--- Start ---
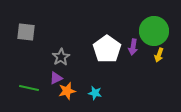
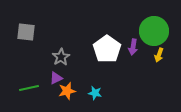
green line: rotated 24 degrees counterclockwise
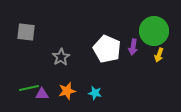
white pentagon: rotated 12 degrees counterclockwise
purple triangle: moved 14 px left, 16 px down; rotated 24 degrees clockwise
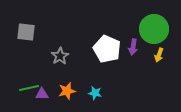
green circle: moved 2 px up
gray star: moved 1 px left, 1 px up
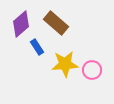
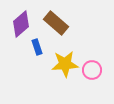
blue rectangle: rotated 14 degrees clockwise
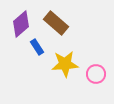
blue rectangle: rotated 14 degrees counterclockwise
pink circle: moved 4 px right, 4 px down
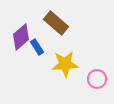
purple diamond: moved 13 px down
pink circle: moved 1 px right, 5 px down
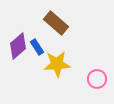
purple diamond: moved 3 px left, 9 px down
yellow star: moved 8 px left
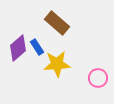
brown rectangle: moved 1 px right
purple diamond: moved 2 px down
pink circle: moved 1 px right, 1 px up
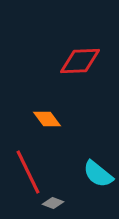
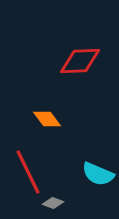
cyan semicircle: rotated 16 degrees counterclockwise
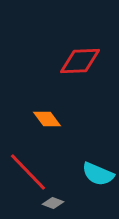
red line: rotated 18 degrees counterclockwise
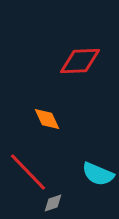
orange diamond: rotated 12 degrees clockwise
gray diamond: rotated 40 degrees counterclockwise
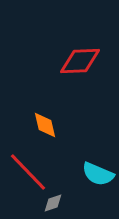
orange diamond: moved 2 px left, 6 px down; rotated 12 degrees clockwise
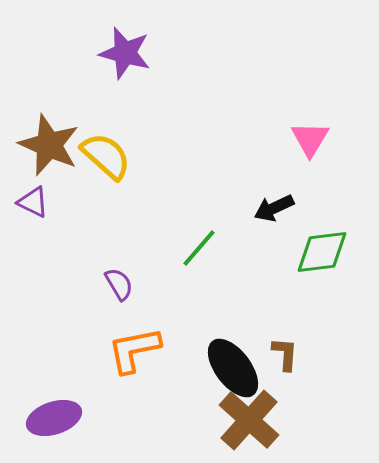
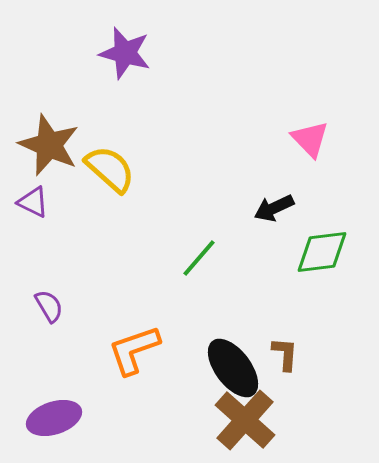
pink triangle: rotated 15 degrees counterclockwise
yellow semicircle: moved 4 px right, 13 px down
green line: moved 10 px down
purple semicircle: moved 70 px left, 22 px down
orange L-shape: rotated 8 degrees counterclockwise
brown cross: moved 4 px left
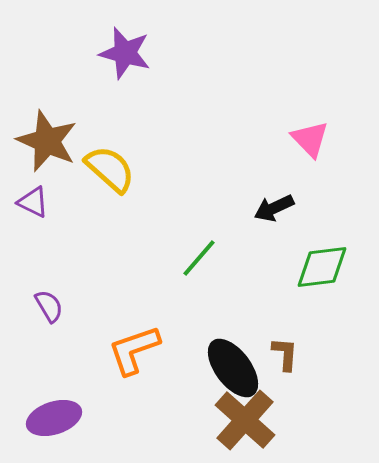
brown star: moved 2 px left, 4 px up
green diamond: moved 15 px down
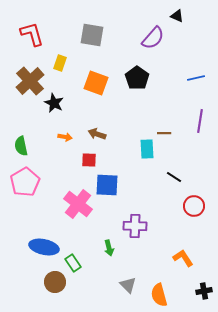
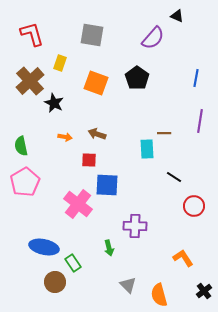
blue line: rotated 66 degrees counterclockwise
black cross: rotated 28 degrees counterclockwise
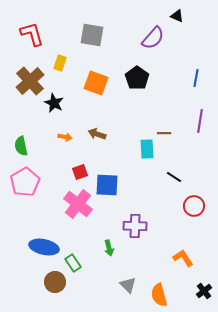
red square: moved 9 px left, 12 px down; rotated 21 degrees counterclockwise
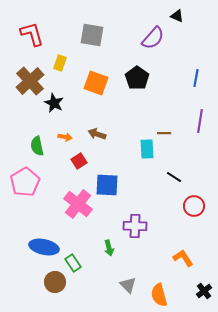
green semicircle: moved 16 px right
red square: moved 1 px left, 11 px up; rotated 14 degrees counterclockwise
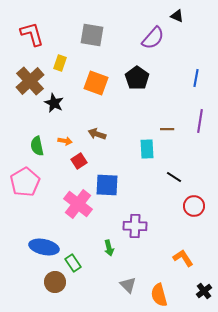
brown line: moved 3 px right, 4 px up
orange arrow: moved 4 px down
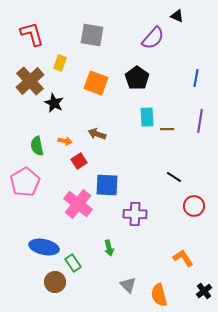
cyan rectangle: moved 32 px up
purple cross: moved 12 px up
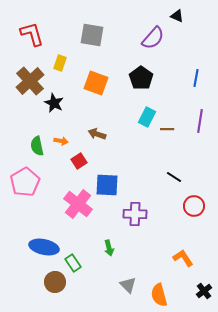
black pentagon: moved 4 px right
cyan rectangle: rotated 30 degrees clockwise
orange arrow: moved 4 px left
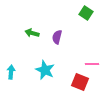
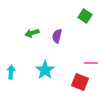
green square: moved 1 px left, 3 px down
green arrow: rotated 32 degrees counterclockwise
purple semicircle: moved 1 px up
pink line: moved 1 px left, 1 px up
cyan star: rotated 12 degrees clockwise
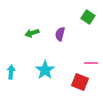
green square: moved 3 px right, 1 px down
purple semicircle: moved 3 px right, 2 px up
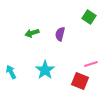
green square: moved 1 px right
pink line: moved 1 px down; rotated 16 degrees counterclockwise
cyan arrow: rotated 32 degrees counterclockwise
red square: moved 1 px up
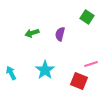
green square: moved 2 px left
cyan arrow: moved 1 px down
red square: moved 1 px left
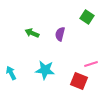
green arrow: rotated 40 degrees clockwise
cyan star: rotated 30 degrees counterclockwise
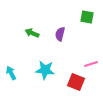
green square: rotated 24 degrees counterclockwise
red square: moved 3 px left, 1 px down
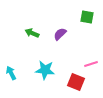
purple semicircle: rotated 32 degrees clockwise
--- End ---
Task to complete: Reproduce every line of the items above word for word, omitting the pictures.

Answer:
green line: rotated 24 degrees counterclockwise
white pentagon: rotated 12 degrees counterclockwise
purple triangle: moved 14 px left, 16 px down; rotated 24 degrees clockwise
green circle: moved 2 px up
gray star: moved 1 px left, 1 px up
blue rectangle: rotated 14 degrees clockwise
blue rectangle: rotated 14 degrees counterclockwise
pink circle: moved 4 px right, 4 px down
purple diamond: moved 13 px down
pink circle: moved 1 px right, 5 px down
purple diamond: moved 3 px left, 9 px down
yellow star: moved 8 px left
brown rectangle: moved 1 px right
purple diamond: moved 2 px down
pink circle: moved 1 px right, 1 px up
cyan semicircle: rotated 16 degrees counterclockwise
red line: rotated 18 degrees counterclockwise
orange diamond: rotated 12 degrees clockwise
gray diamond: rotated 40 degrees counterclockwise
orange diamond: moved 2 px left, 6 px down; rotated 12 degrees clockwise
pink triangle: rotated 15 degrees counterclockwise
yellow semicircle: moved 4 px right, 13 px down
green line: moved 10 px down
purple semicircle: moved 70 px left, 22 px down
orange L-shape: rotated 8 degrees counterclockwise
brown cross: moved 4 px left
brown star: moved 2 px left, 4 px up
green diamond: moved 15 px down
blue line: rotated 66 degrees counterclockwise
black cross: rotated 28 degrees counterclockwise
red square: moved 9 px left, 12 px down; rotated 21 degrees counterclockwise
green semicircle: moved 16 px right
red square: moved 1 px left, 11 px up; rotated 14 degrees counterclockwise
brown line: moved 3 px right, 4 px up
orange arrow: moved 4 px down
cyan rectangle: moved 32 px up
purple cross: moved 12 px up
black pentagon: moved 4 px right
cyan rectangle: rotated 30 degrees clockwise
orange arrow: moved 4 px left
green square: moved 1 px left, 3 px down
green arrow: rotated 32 degrees counterclockwise
purple semicircle: moved 1 px up
pink line: moved 1 px left, 1 px up
cyan star: rotated 12 degrees clockwise
green square: moved 3 px right, 1 px down
purple semicircle: moved 3 px right, 2 px up
green square: moved 1 px right
pink line: moved 1 px down; rotated 16 degrees counterclockwise
cyan arrow: rotated 32 degrees counterclockwise
red square: moved 1 px up
green square: moved 2 px left
cyan arrow: moved 1 px down
red square: moved 1 px left
green arrow: rotated 40 degrees clockwise
cyan star: rotated 30 degrees counterclockwise
green square: rotated 24 degrees counterclockwise
red square: moved 3 px left, 1 px down
purple semicircle: rotated 32 degrees clockwise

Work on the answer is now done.